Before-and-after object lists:
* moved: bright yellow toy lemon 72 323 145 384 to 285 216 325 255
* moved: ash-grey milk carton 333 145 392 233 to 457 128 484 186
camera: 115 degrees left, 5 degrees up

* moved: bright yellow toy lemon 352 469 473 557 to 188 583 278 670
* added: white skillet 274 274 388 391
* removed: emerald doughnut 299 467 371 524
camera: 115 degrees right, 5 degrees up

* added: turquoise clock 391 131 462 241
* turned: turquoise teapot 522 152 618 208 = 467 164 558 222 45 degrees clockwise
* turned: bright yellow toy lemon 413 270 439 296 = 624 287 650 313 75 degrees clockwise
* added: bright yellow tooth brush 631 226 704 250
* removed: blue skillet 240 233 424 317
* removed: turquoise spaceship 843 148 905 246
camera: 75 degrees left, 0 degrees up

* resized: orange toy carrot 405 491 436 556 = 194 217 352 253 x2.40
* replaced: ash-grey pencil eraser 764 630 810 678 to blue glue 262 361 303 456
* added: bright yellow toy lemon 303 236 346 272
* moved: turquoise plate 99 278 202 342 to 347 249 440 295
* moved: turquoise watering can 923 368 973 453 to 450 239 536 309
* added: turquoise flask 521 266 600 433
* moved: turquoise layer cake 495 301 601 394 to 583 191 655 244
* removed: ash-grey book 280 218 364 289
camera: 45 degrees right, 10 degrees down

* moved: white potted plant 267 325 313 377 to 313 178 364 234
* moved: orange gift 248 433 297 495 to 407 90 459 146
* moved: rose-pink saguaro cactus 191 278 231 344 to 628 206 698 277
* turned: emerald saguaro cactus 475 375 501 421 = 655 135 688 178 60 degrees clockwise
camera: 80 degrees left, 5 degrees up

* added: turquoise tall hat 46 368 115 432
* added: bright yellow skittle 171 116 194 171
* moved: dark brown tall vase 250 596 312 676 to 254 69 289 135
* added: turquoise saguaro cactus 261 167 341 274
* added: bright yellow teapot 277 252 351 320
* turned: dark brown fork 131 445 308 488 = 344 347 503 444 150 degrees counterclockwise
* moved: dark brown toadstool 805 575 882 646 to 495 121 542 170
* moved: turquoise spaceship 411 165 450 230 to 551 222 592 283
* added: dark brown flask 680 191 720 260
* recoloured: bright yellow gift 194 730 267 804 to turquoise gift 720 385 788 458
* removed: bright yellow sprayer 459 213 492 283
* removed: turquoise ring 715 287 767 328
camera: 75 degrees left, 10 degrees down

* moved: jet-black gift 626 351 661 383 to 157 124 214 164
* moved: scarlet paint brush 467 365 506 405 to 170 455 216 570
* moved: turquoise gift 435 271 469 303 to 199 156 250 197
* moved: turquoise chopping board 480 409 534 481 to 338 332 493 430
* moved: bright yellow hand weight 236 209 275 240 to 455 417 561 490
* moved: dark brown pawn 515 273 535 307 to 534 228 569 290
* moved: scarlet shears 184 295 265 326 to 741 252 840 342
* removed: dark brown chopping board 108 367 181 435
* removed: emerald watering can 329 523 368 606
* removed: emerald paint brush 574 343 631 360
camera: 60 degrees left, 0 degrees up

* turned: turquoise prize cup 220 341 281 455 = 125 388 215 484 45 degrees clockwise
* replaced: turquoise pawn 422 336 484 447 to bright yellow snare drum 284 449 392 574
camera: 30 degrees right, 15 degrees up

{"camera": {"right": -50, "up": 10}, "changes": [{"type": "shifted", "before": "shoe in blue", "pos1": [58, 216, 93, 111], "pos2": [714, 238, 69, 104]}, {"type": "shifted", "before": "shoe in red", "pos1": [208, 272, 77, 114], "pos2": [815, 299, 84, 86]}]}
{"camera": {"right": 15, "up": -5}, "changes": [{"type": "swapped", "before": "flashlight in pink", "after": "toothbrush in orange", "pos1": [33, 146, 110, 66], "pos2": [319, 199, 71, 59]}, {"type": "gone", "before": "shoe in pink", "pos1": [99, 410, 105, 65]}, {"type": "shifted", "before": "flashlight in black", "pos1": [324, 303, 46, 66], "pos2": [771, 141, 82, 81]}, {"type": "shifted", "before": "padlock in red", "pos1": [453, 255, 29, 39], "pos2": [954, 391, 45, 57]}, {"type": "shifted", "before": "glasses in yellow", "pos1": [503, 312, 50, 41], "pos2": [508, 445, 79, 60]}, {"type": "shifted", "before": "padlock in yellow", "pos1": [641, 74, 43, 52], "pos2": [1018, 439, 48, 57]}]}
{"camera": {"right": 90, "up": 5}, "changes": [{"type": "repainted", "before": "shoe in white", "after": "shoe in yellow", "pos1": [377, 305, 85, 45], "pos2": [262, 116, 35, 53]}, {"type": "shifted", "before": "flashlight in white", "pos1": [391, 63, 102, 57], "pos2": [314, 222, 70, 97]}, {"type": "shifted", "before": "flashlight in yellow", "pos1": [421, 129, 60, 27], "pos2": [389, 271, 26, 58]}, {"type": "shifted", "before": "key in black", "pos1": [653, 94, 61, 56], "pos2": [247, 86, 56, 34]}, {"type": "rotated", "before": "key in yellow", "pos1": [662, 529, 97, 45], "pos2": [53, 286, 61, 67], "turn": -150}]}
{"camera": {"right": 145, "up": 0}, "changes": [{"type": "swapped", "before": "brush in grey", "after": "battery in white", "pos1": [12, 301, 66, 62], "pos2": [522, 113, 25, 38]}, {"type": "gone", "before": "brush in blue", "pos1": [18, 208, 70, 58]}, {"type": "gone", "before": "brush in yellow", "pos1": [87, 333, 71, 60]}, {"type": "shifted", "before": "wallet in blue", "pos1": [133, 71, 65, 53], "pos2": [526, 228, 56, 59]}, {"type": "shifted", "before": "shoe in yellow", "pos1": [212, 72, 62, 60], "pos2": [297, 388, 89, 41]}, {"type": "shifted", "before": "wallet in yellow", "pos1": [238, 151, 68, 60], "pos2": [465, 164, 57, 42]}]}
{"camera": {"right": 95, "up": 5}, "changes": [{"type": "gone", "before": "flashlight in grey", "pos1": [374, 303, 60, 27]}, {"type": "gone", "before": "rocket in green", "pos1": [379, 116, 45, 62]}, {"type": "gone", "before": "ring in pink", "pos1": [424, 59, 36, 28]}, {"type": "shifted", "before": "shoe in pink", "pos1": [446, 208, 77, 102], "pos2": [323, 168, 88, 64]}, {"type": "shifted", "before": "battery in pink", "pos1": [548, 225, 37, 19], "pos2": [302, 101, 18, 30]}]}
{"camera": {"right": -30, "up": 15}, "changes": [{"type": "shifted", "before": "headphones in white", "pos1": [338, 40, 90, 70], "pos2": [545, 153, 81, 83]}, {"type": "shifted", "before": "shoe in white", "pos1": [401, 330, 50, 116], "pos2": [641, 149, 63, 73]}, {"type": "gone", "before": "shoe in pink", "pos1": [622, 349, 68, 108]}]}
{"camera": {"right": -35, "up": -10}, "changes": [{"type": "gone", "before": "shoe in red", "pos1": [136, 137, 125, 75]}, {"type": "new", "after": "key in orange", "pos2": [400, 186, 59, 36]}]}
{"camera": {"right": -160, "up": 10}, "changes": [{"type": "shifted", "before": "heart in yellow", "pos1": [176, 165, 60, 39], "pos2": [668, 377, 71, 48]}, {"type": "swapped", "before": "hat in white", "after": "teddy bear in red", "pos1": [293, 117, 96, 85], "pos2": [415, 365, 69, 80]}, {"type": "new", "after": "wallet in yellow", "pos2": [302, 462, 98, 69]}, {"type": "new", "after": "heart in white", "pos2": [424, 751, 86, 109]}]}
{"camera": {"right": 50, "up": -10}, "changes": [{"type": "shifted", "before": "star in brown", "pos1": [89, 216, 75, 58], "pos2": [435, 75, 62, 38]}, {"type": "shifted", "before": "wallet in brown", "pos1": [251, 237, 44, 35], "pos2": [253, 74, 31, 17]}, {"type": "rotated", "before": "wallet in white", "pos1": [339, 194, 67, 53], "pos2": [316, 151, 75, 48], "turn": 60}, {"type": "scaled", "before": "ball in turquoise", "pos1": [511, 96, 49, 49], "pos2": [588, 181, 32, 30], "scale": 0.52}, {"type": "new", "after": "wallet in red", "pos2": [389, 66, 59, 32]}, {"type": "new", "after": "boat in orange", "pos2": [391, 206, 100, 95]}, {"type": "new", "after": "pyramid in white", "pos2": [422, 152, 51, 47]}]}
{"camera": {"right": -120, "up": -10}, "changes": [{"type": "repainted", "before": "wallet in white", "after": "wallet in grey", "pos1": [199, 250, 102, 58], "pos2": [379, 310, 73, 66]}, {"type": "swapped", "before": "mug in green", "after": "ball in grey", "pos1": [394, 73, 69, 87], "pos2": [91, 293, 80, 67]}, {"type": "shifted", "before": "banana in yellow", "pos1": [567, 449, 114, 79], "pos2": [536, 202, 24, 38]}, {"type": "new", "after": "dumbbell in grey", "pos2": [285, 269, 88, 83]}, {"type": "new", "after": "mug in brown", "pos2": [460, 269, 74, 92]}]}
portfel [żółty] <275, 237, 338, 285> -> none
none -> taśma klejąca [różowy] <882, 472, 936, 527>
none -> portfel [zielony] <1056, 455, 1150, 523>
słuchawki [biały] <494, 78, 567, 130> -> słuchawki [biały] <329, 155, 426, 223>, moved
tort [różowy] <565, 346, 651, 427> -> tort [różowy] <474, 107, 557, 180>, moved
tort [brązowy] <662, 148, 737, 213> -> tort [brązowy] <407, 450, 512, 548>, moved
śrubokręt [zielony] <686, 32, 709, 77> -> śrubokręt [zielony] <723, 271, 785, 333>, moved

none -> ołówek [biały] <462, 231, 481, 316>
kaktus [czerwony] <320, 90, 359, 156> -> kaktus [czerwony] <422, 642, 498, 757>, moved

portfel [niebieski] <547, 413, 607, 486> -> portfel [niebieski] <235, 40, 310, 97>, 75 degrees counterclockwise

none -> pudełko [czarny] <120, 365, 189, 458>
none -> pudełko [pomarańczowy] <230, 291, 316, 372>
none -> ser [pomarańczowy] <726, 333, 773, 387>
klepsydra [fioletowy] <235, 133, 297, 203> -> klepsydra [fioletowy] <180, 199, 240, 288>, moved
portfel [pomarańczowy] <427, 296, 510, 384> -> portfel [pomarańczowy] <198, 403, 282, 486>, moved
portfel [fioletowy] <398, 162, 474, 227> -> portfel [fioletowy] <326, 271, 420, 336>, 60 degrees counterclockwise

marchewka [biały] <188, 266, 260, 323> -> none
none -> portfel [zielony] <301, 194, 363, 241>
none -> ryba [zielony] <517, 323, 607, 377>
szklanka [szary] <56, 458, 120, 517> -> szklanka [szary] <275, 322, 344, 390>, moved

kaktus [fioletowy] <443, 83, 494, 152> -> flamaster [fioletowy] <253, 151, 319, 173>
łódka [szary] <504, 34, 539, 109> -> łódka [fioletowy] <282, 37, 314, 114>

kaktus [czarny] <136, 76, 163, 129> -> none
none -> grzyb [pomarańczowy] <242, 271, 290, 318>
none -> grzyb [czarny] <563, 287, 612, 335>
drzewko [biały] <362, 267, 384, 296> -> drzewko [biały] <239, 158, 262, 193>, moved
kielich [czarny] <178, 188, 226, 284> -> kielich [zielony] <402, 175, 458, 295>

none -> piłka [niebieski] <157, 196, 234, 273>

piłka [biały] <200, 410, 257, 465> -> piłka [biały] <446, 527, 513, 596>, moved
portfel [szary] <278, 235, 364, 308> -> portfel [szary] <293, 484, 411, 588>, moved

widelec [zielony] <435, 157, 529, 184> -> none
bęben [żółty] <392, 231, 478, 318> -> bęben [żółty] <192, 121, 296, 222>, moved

What you need to do>
Set down precisely the lines above between the line holding "116 194 171" and the line holding "228 569 290", inclusive, and nothing beyond them.

Result of this task>
* added: bright yellow skittle 171 116 194 171
* moved: dark brown tall vase 250 596 312 676 to 254 69 289 135
* added: turquoise saguaro cactus 261 167 341 274
* added: bright yellow teapot 277 252 351 320
* turned: dark brown fork 131 445 308 488 = 344 347 503 444 150 degrees counterclockwise
* moved: dark brown toadstool 805 575 882 646 to 495 121 542 170
* moved: turquoise spaceship 411 165 450 230 to 551 222 592 283
* added: dark brown flask 680 191 720 260
* recoloured: bright yellow gift 194 730 267 804 to turquoise gift 720 385 788 458
* removed: bright yellow sprayer 459 213 492 283
* removed: turquoise ring 715 287 767 328
camera: 75 degrees left, 10 degrees down

* moved: jet-black gift 626 351 661 383 to 157 124 214 164
* moved: scarlet paint brush 467 365 506 405 to 170 455 216 570
* moved: turquoise gift 435 271 469 303 to 199 156 250 197
* moved: turquoise chopping board 480 409 534 481 to 338 332 493 430
* moved: bright yellow hand weight 236 209 275 240 to 455 417 561 490
* moved: dark brown pawn 515 273 535 307 to 534 228 569 290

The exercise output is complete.